Written exercise:
Render every line of the rows below as one string in a JSON list, skipping blank lines and leaving out the pictures.

Stored rows:
- - - - - - -
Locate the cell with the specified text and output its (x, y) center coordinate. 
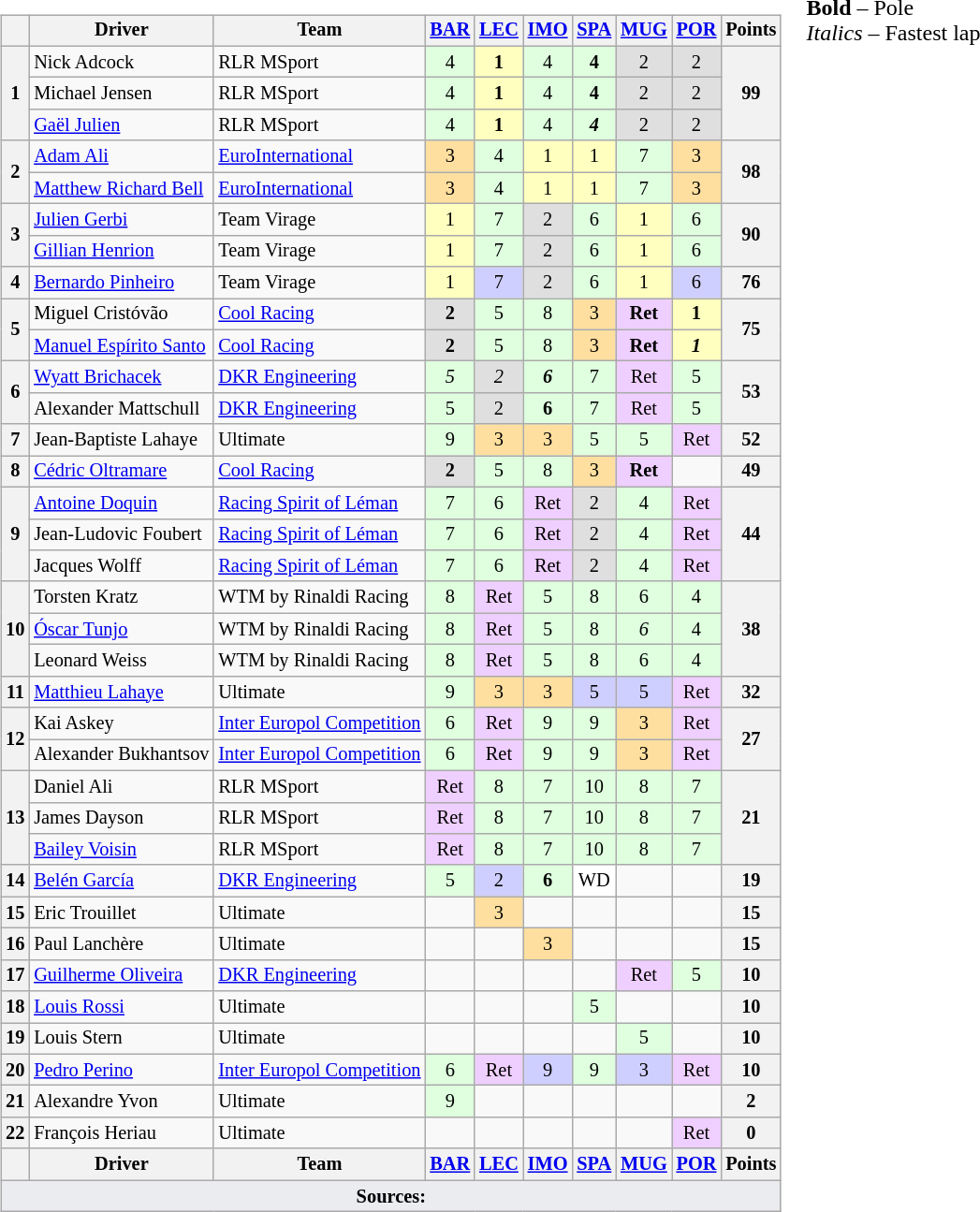
52 (751, 440)
76 (751, 283)
Óscar Tunjo (122, 629)
Eric Trouillet (122, 913)
17 (15, 975)
32 (751, 692)
James Dayson (122, 818)
22 (15, 1134)
44 (751, 534)
Jean-Baptiste Lahaye (122, 440)
Matthew Richard Bell (122, 188)
Gillian Henrion (122, 251)
Alexandre Yvon (122, 1102)
13 (15, 818)
Louis Stern (122, 1039)
12 (15, 739)
Pedro Perino (122, 1070)
Torsten Kratz (122, 597)
Nick Adcock (122, 62)
98 (751, 172)
Bailey Voisin (122, 850)
11 (15, 692)
Belén García (122, 881)
Kai Askey (122, 724)
Bernardo Pinheiro (122, 283)
Manuel Espírito Santo (122, 345)
Paul Lanchère (122, 944)
75 (751, 329)
Antoine Doquin (122, 503)
16 (15, 944)
Adam Ali (122, 156)
Jacques Wolff (122, 566)
Leonard Weiss (122, 661)
Daniel Ali (122, 786)
Wyatt Brichacek (122, 377)
Matthieu Lahaye (122, 692)
90 (751, 236)
38 (751, 629)
Gaël Julien (122, 125)
53 (751, 393)
Julien Gerbi (122, 220)
Miguel Cristóvão (122, 314)
François Heriau (122, 1134)
Guilherme Oliveira (122, 975)
WD (593, 881)
Cédric Oltramare (122, 472)
Alexander Bukhantsov (122, 755)
18 (15, 1007)
14 (15, 881)
Louis Rossi (122, 1007)
Alexander Mattschull (122, 409)
27 (751, 739)
49 (751, 472)
Sources: (391, 1196)
99 (751, 94)
Michael Jensen (122, 94)
0 (751, 1134)
20 (15, 1070)
Jean-Ludovic Foubert (122, 534)
Capture the cell that displays the provided text and extract its [X, Y] central coordinate. 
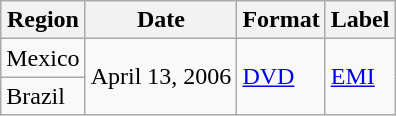
Format [281, 20]
Region [43, 20]
EMI [360, 77]
April 13, 2006 [161, 77]
Mexico [43, 58]
DVD [281, 77]
Label [360, 20]
Date [161, 20]
Brazil [43, 96]
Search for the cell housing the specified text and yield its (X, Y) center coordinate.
- - - - - - -
Response to the exercise:
[
  "Locate the cell with the specified text and output its (x, y) center coordinate. ",
  "52 (751, 440)",
  "76 (751, 283)",
  "Óscar Tunjo (122, 629)",
  "Eric Trouillet (122, 913)",
  "17 (15, 975)",
  "32 (751, 692)",
  "James Dayson (122, 818)",
  "22 (15, 1134)",
  "44 (751, 534)",
  "Jean-Baptiste Lahaye (122, 440)",
  "Matthew Richard Bell (122, 188)",
  "Gillian Henrion (122, 251)",
  "Alexandre Yvon (122, 1102)",
  "13 (15, 818)",
  "Louis Stern (122, 1039)",
  "12 (15, 739)",
  "Pedro Perino (122, 1070)",
  "Torsten Kratz (122, 597)",
  "Nick Adcock (122, 62)",
  "98 (751, 172)",
  "Bailey Voisin (122, 850)",
  "11 (15, 692)",
  "Belén García (122, 881)",
  "Kai Askey (122, 724)",
  "Bernardo Pinheiro (122, 283)",
  "Manuel Espírito Santo (122, 345)",
  "Paul Lanchère (122, 944)",
  "75 (751, 329)",
  "Antoine Doquin (122, 503)",
  "16 (15, 944)",
  "Adam Ali (122, 156)",
  "Jacques Wolff (122, 566)",
  "Leonard Weiss (122, 661)",
  "Daniel Ali (122, 786)",
  "Wyatt Brichacek (122, 377)",
  "Matthieu Lahaye (122, 692)",
  "90 (751, 236)",
  "38 (751, 629)",
  "Gaël Julien (122, 125)",
  "53 (751, 393)",
  "Julien Gerbi (122, 220)",
  "Miguel Cristóvão (122, 314)",
  "François Heriau (122, 1134)",
  "Guilherme Oliveira (122, 975)",
  "WD (593, 881)",
  "Cédric Oltramare (122, 472)",
  "Alexander Bukhantsov (122, 755)",
  "18 (15, 1007)",
  "14 (15, 881)",
  "Louis Rossi (122, 1007)",
  "Alexander Mattschull (122, 409)",
  "27 (751, 739)",
  "49 (751, 472)",
  "Sources: (391, 1196)",
  "99 (751, 94)",
  "Michael Jensen (122, 94)",
  "0 (751, 1134)",
  "20 (15, 1070)",
  "Jean-Ludovic Foubert (122, 534)",
  "Capture the cell that displays the provided text and extract its [X, Y] central coordinate. ",
  "Format [281, 20]",
  "Region [43, 20]",
  "EMI [360, 77]",
  "April 13, 2006 [161, 77]",
  "Mexico [43, 58]",
  "DVD [281, 77]",
  "Label [360, 20]",
  "Date [161, 20]",
  "Brazil [43, 96]",
  "Search for the cell housing the specified text and yield its (X, Y) center coordinate."
]